(Items from a dataset)
——

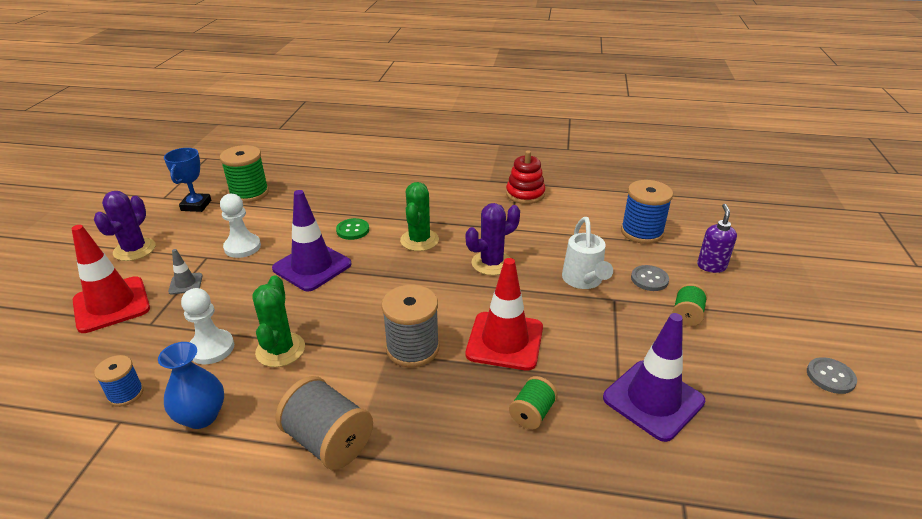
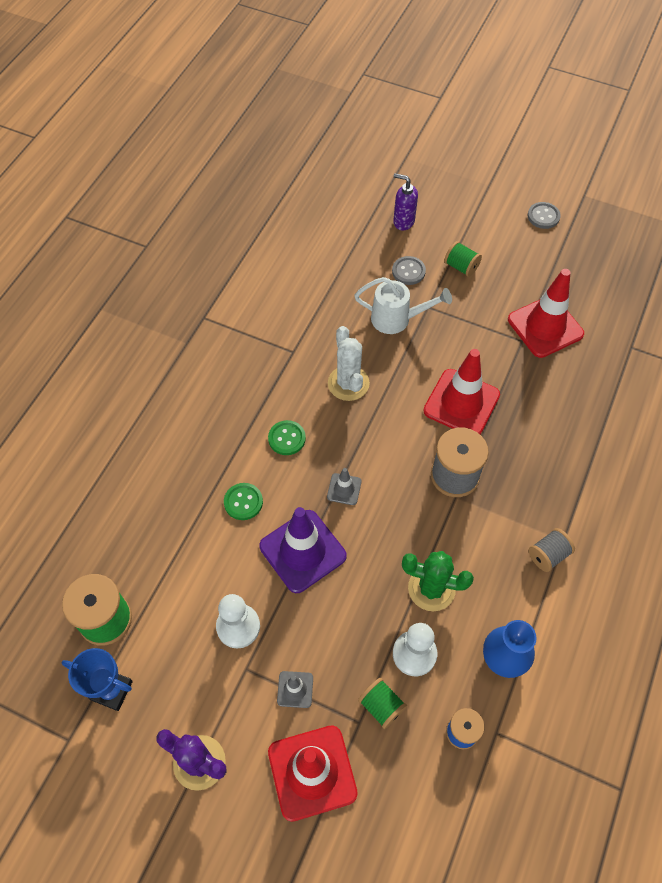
camera: 75 degrees left, 25 degrees up
(328, 441) = (548, 555): grey spool -> grey spool, size x0.58
(378, 279) = (344, 489): none -> grey traffic cone
(419, 240) = (287, 438): green cactus -> green button
(491, 263) = (348, 383): purple cactus -> white cactus
(525, 194) = (231, 318): red stacking toy -> none
(532, 413) = (544, 407): green spool -> green spool (381, 706)
(641, 232) = (337, 247): blue spool -> none
(653, 400) = (545, 327): purple traffic cone -> red traffic cone

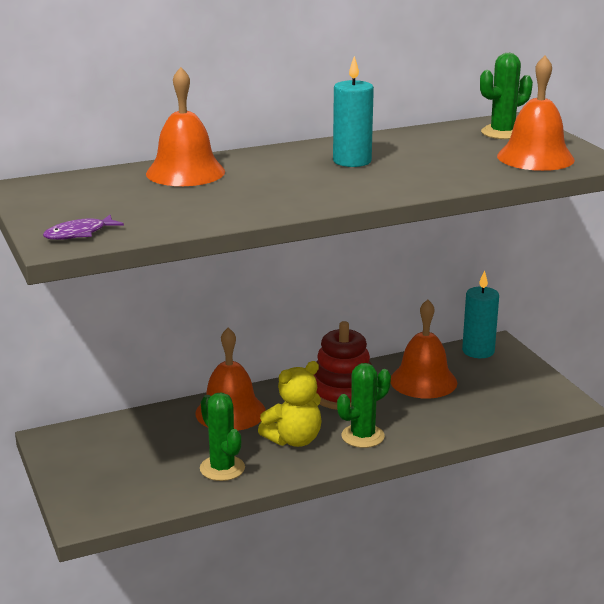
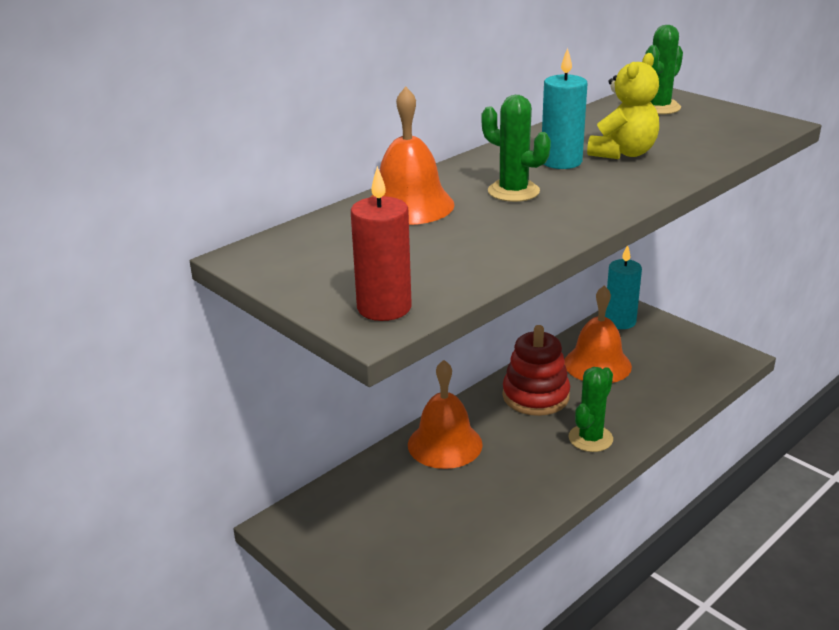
camera: 20 degrees left, 5 degrees up
(79, 234) = (384, 308): purple fish -> red candle
(222, 468) = (486, 512): green cactus -> green cactus (513, 191)
(294, 440) = (530, 459): yellow teddy bear -> yellow teddy bear (623, 153)
(535, 157) = (721, 129): orange bell -> none

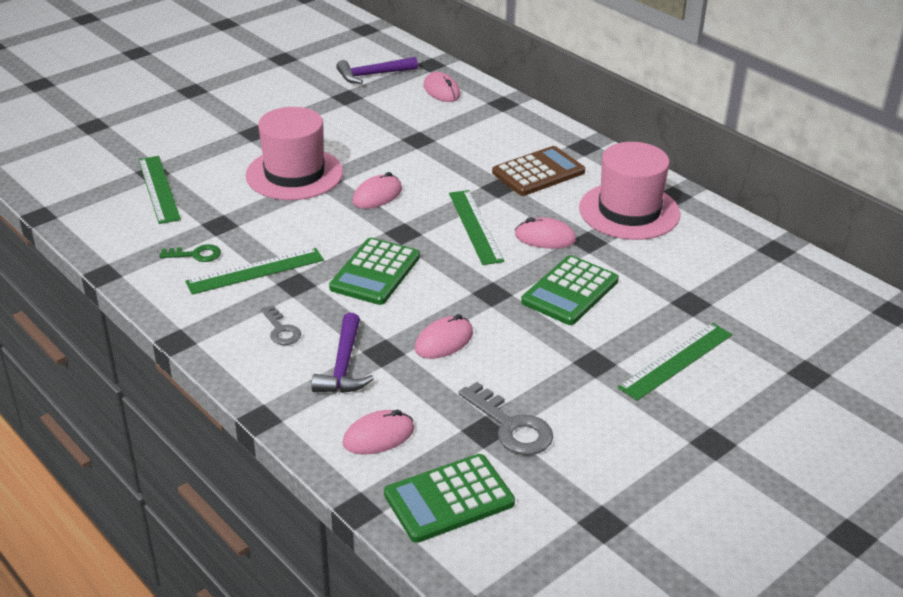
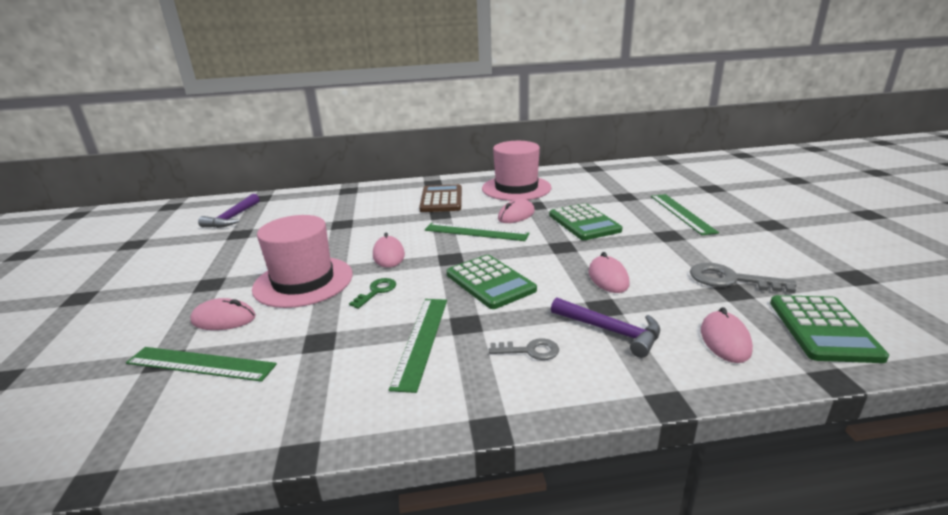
camera: 55 degrees left, 10 degrees down
(195, 255) = (350, 370): green key -> green key (376, 291)
(441, 91) = (299, 202): pink mouse -> pink mouse (223, 319)
(511, 426) = (731, 280): grey key -> grey key turned 150 degrees counterclockwise

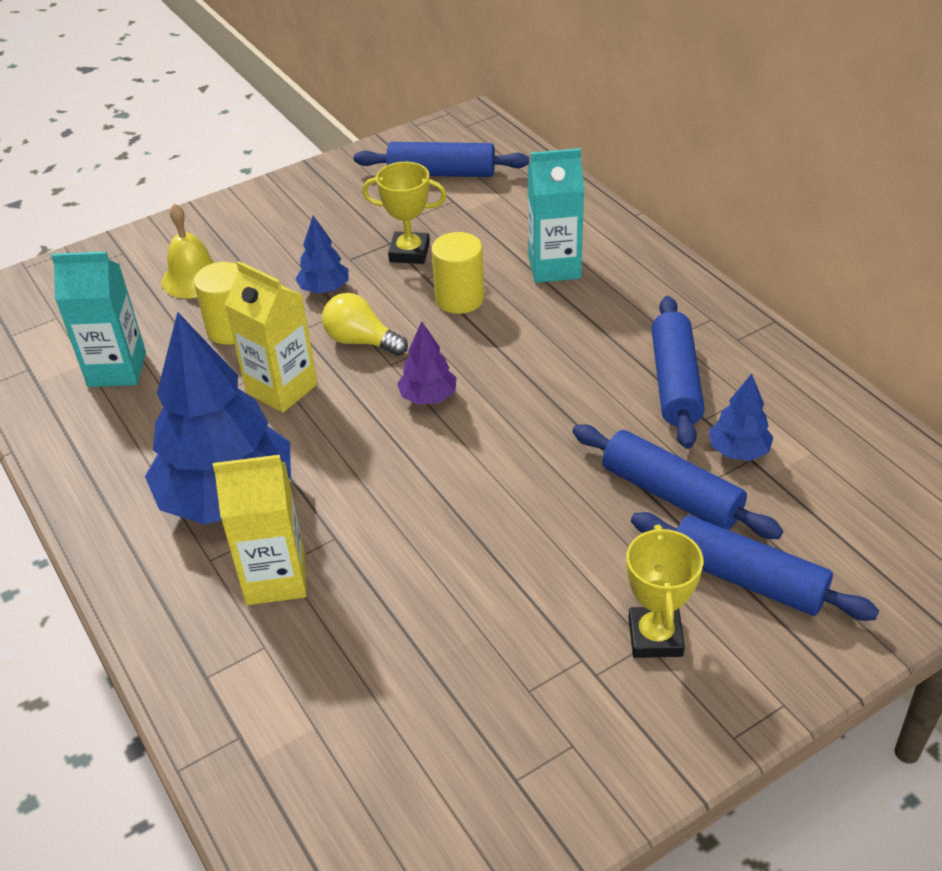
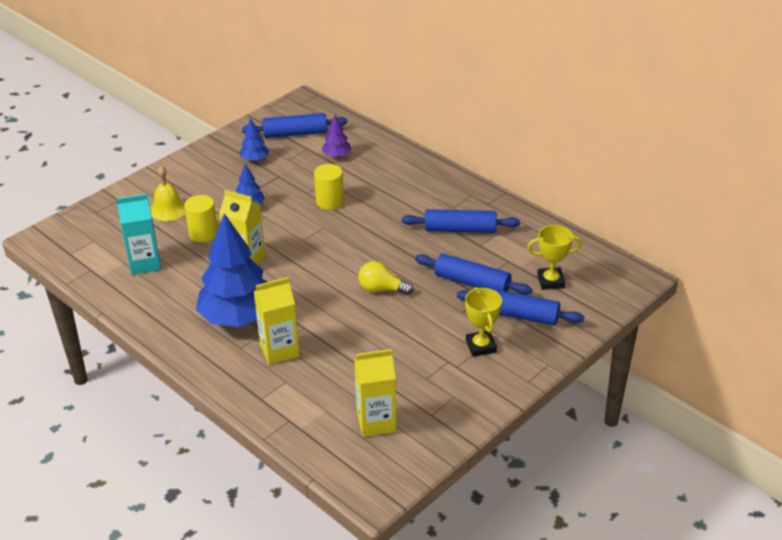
camera: 15 degrees left, 5 degrees down
(361, 341) = (282, 231): yellow light bulb -> yellow light bulb (381, 289)
(402, 775) = (376, 422): none -> yellow carton
(409, 252) = (292, 180): yellow trophy -> yellow trophy (550, 281)
(428, 397) = (330, 254): purple tree -> purple tree (337, 156)
(554, 267) = (378, 178): turquoise carton -> none
(675, 382) = (460, 229): blue rolling pin -> blue rolling pin turned 75 degrees counterclockwise
(738, 451) = (501, 258): blue tree -> blue tree (255, 159)

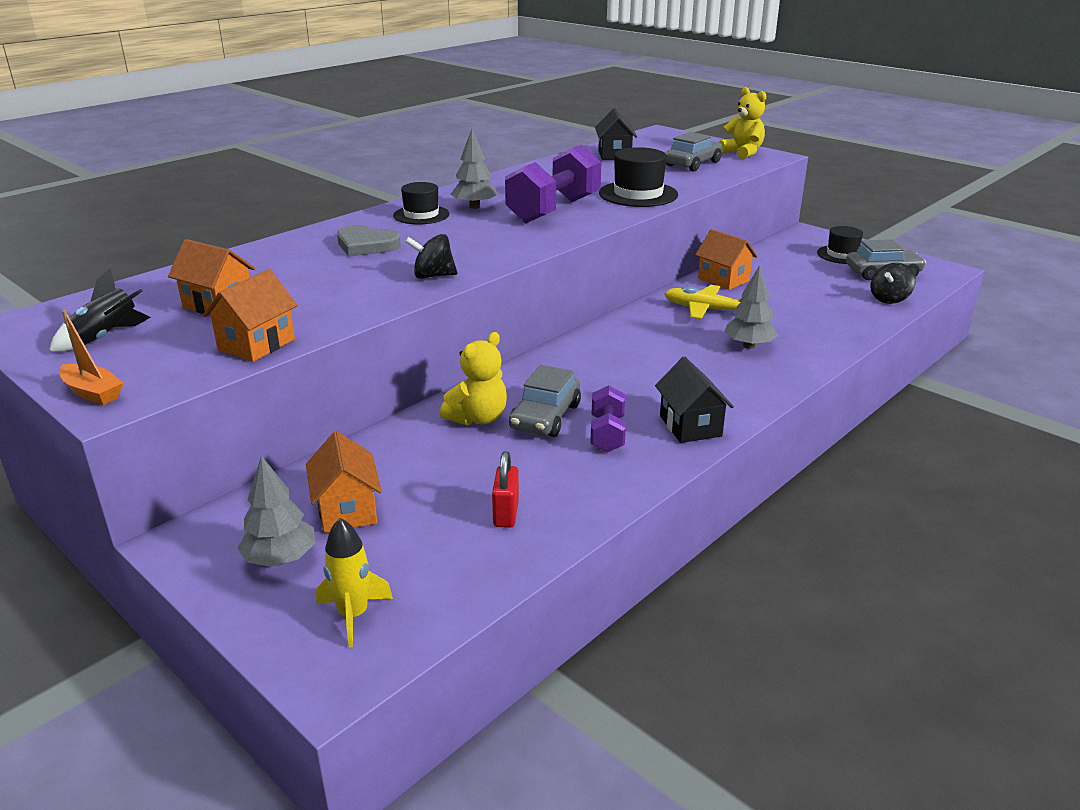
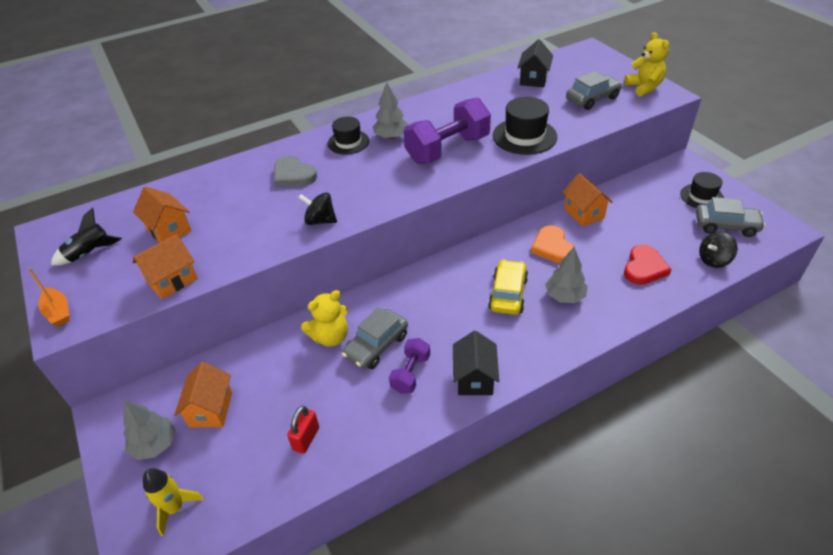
camera: 20 degrees right, 15 degrees up
(681, 352) = (508, 294): none -> yellow car
(706, 309) = (552, 247): yellow plane -> orange heart
(820, 313) = (644, 268): none -> red heart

——

Could you copy every line in the records that holds "green"?

(419, 240) = (287, 438): green cactus -> green button
(532, 413) = (544, 407): green spool -> green spool (381, 706)
(222, 468) = (486, 512): green cactus -> green cactus (513, 191)
(195, 255) = (350, 370): green key -> green key (376, 291)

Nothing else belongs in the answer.